(PROBLEM) Every line from the one containing "none -> turquoise candle [299,143,327,216]" to the one containing "green cone [297,396,325,430]" in the records below, both included, must be set down exactly, and no other line.

(SOURCE DATA)
________________________

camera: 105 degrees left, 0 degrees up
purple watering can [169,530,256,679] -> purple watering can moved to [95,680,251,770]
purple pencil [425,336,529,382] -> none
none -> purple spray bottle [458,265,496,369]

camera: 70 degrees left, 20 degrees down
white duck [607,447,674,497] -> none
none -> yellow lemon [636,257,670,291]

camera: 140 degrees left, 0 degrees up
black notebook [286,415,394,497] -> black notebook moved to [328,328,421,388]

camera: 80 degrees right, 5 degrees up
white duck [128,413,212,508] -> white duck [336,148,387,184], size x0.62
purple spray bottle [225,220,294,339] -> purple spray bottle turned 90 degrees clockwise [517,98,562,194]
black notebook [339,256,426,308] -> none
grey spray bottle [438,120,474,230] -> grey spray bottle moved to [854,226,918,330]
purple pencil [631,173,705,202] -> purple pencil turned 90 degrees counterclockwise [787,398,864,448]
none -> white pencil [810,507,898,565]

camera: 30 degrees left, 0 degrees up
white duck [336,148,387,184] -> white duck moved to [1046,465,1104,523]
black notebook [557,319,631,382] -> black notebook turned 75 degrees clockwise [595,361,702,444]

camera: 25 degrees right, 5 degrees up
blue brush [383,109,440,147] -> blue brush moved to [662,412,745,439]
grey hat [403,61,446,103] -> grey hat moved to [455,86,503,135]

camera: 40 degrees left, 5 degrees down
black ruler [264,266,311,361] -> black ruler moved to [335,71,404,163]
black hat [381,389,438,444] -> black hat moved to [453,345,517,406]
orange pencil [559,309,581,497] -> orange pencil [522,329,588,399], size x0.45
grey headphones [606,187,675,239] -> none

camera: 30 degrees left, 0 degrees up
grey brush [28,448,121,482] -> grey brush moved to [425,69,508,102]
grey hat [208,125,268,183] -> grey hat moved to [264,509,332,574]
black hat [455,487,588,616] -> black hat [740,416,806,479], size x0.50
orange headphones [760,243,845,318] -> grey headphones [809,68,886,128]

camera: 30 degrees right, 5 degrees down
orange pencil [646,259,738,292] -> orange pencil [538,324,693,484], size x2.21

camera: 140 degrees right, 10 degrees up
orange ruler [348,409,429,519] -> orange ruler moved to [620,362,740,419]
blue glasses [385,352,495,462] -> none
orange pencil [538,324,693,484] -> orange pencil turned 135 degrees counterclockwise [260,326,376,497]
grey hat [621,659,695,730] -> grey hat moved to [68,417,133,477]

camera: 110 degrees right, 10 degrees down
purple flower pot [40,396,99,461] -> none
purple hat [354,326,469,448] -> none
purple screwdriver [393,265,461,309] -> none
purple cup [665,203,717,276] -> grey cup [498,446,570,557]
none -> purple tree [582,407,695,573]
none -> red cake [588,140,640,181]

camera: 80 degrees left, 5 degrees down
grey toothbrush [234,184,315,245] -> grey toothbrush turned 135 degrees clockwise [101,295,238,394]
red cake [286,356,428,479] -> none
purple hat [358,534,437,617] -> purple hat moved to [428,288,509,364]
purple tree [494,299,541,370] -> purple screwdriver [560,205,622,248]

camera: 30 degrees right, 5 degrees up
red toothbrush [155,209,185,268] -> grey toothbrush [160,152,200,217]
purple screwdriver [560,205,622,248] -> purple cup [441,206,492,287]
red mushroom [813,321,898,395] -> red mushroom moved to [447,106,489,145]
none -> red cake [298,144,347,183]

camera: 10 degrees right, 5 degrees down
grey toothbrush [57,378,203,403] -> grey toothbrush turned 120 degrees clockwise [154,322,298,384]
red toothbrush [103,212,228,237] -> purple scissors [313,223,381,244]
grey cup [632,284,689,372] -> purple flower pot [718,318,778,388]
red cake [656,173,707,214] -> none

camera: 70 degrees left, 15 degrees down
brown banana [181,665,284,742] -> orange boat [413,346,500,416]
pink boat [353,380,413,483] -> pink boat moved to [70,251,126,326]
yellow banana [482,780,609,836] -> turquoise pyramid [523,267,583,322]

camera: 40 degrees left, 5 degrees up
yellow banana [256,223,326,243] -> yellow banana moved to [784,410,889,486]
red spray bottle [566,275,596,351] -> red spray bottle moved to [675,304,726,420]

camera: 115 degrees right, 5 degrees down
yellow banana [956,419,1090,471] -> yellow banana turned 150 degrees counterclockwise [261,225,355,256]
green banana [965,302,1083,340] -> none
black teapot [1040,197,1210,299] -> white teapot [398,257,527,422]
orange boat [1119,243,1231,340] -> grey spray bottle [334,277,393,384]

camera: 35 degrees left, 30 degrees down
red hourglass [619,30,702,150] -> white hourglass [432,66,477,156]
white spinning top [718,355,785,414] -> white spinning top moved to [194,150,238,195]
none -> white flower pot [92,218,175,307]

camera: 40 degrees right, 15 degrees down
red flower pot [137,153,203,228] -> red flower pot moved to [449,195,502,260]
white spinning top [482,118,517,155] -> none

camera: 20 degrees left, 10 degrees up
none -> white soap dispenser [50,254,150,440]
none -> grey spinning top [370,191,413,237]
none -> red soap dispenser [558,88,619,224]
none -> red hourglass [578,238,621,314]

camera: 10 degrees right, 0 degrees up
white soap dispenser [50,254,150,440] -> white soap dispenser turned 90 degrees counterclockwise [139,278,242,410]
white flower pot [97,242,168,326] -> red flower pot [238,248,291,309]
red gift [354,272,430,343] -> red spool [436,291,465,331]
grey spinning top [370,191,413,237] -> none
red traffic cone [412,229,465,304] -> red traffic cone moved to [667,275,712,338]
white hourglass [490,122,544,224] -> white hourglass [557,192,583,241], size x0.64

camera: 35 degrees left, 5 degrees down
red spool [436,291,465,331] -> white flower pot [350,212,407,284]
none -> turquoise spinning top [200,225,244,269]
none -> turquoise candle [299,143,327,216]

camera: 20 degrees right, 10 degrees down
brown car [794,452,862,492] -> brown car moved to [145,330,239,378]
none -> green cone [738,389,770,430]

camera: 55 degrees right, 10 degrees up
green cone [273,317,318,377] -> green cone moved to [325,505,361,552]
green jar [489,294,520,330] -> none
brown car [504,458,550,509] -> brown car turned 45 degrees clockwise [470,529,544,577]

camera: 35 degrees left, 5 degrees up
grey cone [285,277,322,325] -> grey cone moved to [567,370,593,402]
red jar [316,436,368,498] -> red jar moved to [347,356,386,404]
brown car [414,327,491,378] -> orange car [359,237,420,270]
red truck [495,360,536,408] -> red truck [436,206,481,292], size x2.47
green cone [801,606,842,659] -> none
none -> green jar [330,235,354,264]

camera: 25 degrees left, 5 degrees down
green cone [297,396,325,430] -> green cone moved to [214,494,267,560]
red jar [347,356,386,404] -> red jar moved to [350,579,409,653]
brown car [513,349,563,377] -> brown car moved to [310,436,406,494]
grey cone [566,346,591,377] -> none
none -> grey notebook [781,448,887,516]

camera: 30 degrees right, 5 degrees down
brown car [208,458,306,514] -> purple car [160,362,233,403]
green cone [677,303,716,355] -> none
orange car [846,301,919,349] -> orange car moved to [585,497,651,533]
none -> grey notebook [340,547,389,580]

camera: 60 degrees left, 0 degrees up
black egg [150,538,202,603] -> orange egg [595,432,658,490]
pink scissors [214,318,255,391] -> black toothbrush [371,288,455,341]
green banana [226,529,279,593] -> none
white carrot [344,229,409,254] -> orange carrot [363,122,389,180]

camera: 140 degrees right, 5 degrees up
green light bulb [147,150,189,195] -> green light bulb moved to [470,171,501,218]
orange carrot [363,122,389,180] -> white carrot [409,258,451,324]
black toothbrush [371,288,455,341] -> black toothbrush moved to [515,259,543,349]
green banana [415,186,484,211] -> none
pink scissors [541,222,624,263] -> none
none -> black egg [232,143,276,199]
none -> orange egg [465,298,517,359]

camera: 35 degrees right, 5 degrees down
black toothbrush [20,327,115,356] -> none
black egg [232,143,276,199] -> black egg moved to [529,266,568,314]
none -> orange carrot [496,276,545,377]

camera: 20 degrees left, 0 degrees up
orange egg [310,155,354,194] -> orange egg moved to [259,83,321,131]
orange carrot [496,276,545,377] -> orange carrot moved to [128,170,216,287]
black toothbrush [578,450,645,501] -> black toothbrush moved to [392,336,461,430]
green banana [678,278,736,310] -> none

________________________

(RESPONSE)
none -> turquoise candle [299,143,327,216]

camera: 20 degrees right, 10 degrees down
brown car [794,452,862,492] -> brown car moved to [145,330,239,378]
none -> green cone [738,389,770,430]

camera: 55 degrees right, 10 degrees up
green cone [273,317,318,377] -> green cone moved to [325,505,361,552]
green jar [489,294,520,330] -> none
brown car [504,458,550,509] -> brown car turned 45 degrees clockwise [470,529,544,577]

camera: 35 degrees left, 5 degrees up
grey cone [285,277,322,325] -> grey cone moved to [567,370,593,402]
red jar [316,436,368,498] -> red jar moved to [347,356,386,404]
brown car [414,327,491,378] -> orange car [359,237,420,270]
red truck [495,360,536,408] -> red truck [436,206,481,292], size x2.47
green cone [801,606,842,659] -> none
none -> green jar [330,235,354,264]

camera: 25 degrees left, 5 degrees down
green cone [297,396,325,430] -> green cone moved to [214,494,267,560]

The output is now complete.